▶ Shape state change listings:
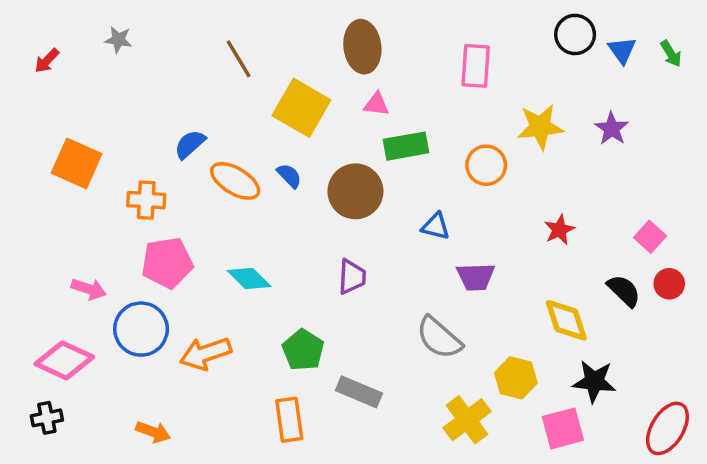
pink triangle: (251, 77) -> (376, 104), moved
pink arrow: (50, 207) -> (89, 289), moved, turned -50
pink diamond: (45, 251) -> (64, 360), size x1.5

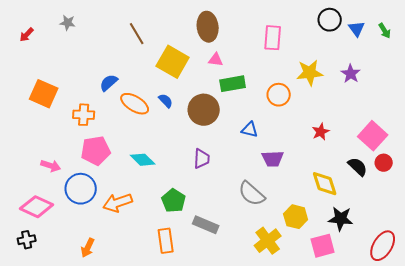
pink square: (650, 237) -> (373, 136), size x1.6
orange arrow: (153, 432) -> (88, 248), turned 96

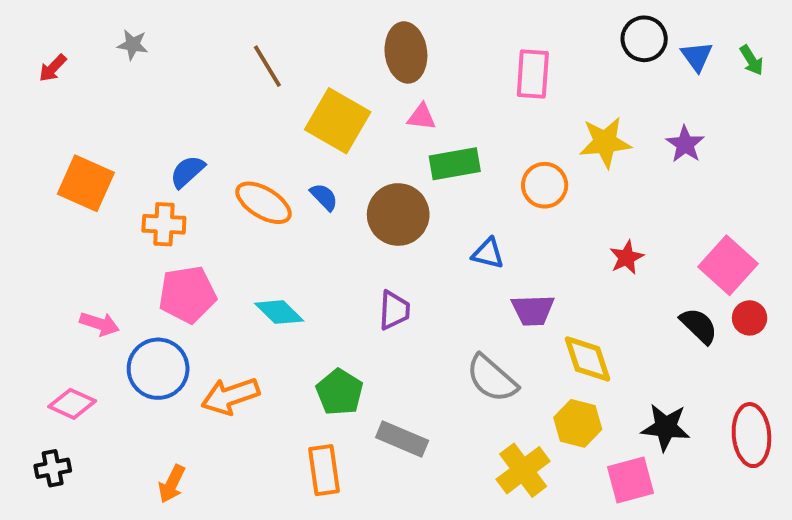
blue semicircle: (109, 83) -> (187, 172), moved
yellow diamond: (325, 184) -> (588, 359), moved
pink diamond: (37, 207) -> (72, 404), size x0.7
red ellipse: (383, 246) -> (751, 435), moved, turned -36

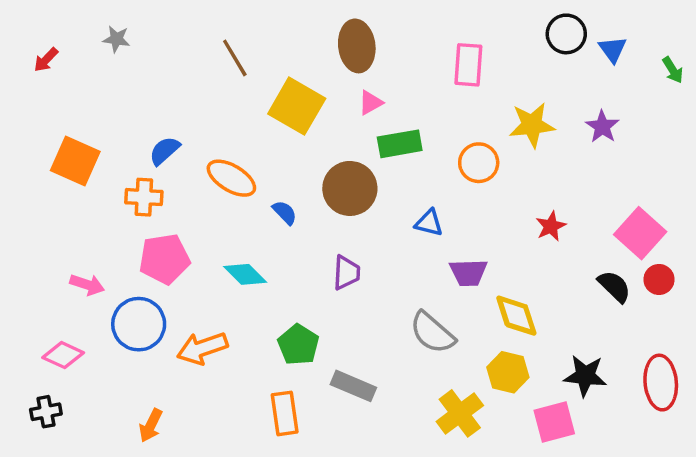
green arrow: (751, 60) -> (673, 70), moved
pink triangle: (422, 117) -> (371, 103), turned -36
blue semicircle: (324, 197) -> (285, 213), moved

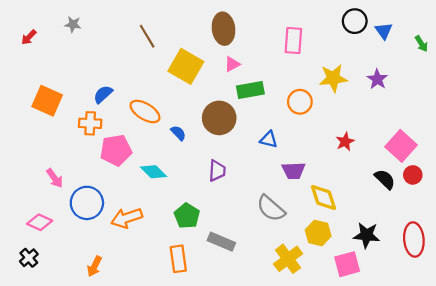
pink pentagon: (164, 259) -> (116, 150), moved
pink arrow: (87, 285) -> (55, 178), turned 36
black cross: (46, 412) -> (29, 258), turned -30

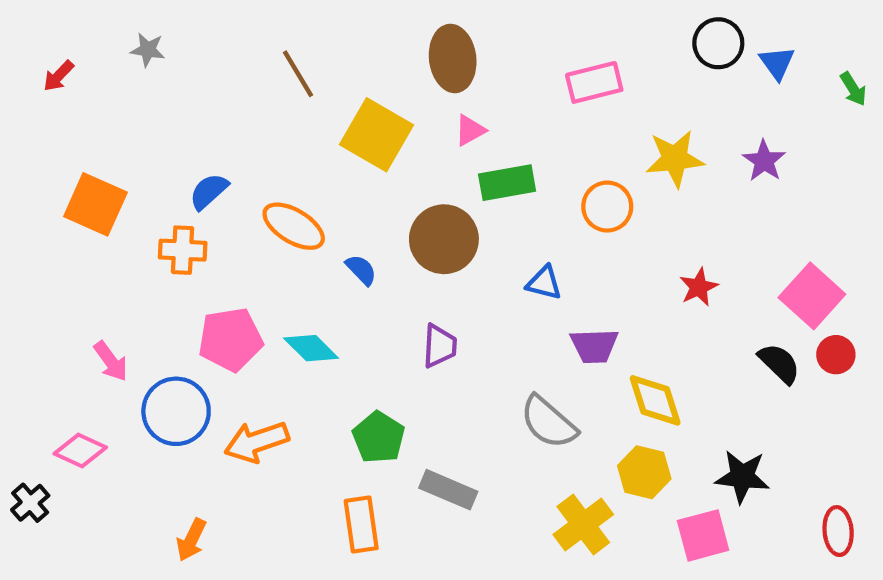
pink rectangle: (293, 40) -> (594, 82), turned 72
pink pentagon: (116, 150) -> (231, 339), moved
red ellipse: (414, 239) -> (838, 531), moved, size x0.7
black cross: (29, 258) -> (30, 503), moved

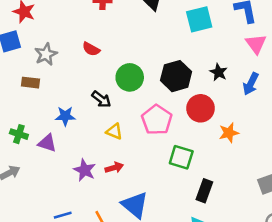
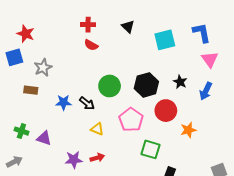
red semicircle: (91, 49) -> (91, 45), moved
blue star: (65, 116) -> (63, 102), moved
purple star: (85, 170) -> (74, 160), turned -30

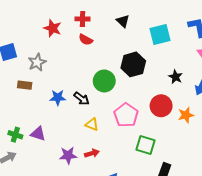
red star: (26, 34) -> (53, 28), moved
black hexagon: (146, 85) -> (133, 64), moved
orange star: (188, 130) -> (186, 115), moved
green cross: (21, 131) -> (15, 135), moved

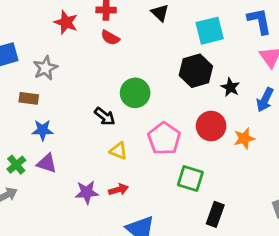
black hexagon: (133, 64) -> (196, 71), moved
blue star: (58, 98) -> (43, 130), moved
green cross: (15, 135) -> (16, 165), turned 32

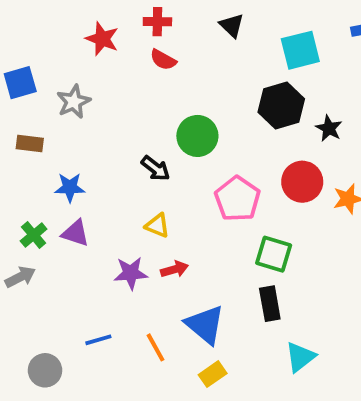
brown rectangle: (29, 98) -> (30, 144), moved
yellow triangle: (119, 151) -> (157, 225), moved
black rectangle: (215, 214) -> (270, 304), moved, turned -30

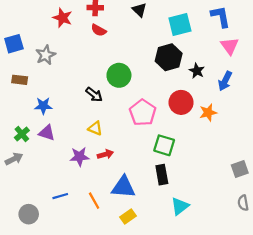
blue triangle: (205, 325) -> (123, 187), turned -35

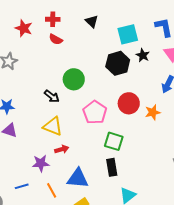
black star: (197, 71) -> (143, 55), moved
yellow triangle: (95, 128) -> (53, 126), size x1.5
purple star: (79, 157) -> (41, 163), moved

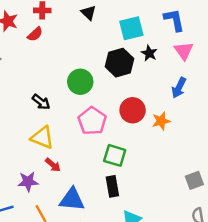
red semicircle: (56, 39) -> (35, 34), moved, turned -72
green circle: (74, 79) -> (80, 82), moved
red arrow: (62, 149) -> (53, 165), turned 56

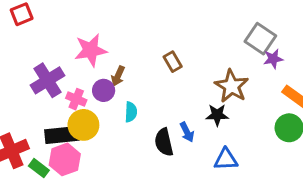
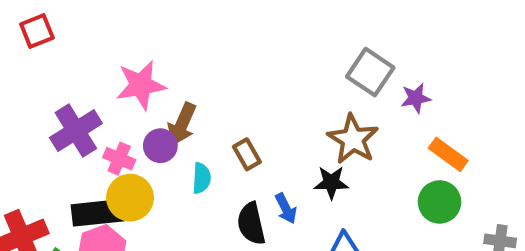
gray square: (260, 39) -> (370, 72), moved
brown rectangle: (173, 62) -> (247, 154), moved
brown arrow: (118, 76) -> (182, 124), size x1.4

▶ Task instructions: Each line from the one containing "purple star: (79, 157) -> (41, 163), moved" down to the final line of the records above must be reproduced exactly; no pictures go into the copy.

▶ Written response:
purple star: (79, 157) -> (41, 163), moved

red semicircle: (56, 39) -> (35, 34), moved, turned -72
green circle: (74, 79) -> (80, 82), moved
red arrow: (62, 149) -> (53, 165), turned 56

gray square: (260, 39) -> (370, 72), moved
brown rectangle: (173, 62) -> (247, 154), moved
brown arrow: (118, 76) -> (182, 124), size x1.4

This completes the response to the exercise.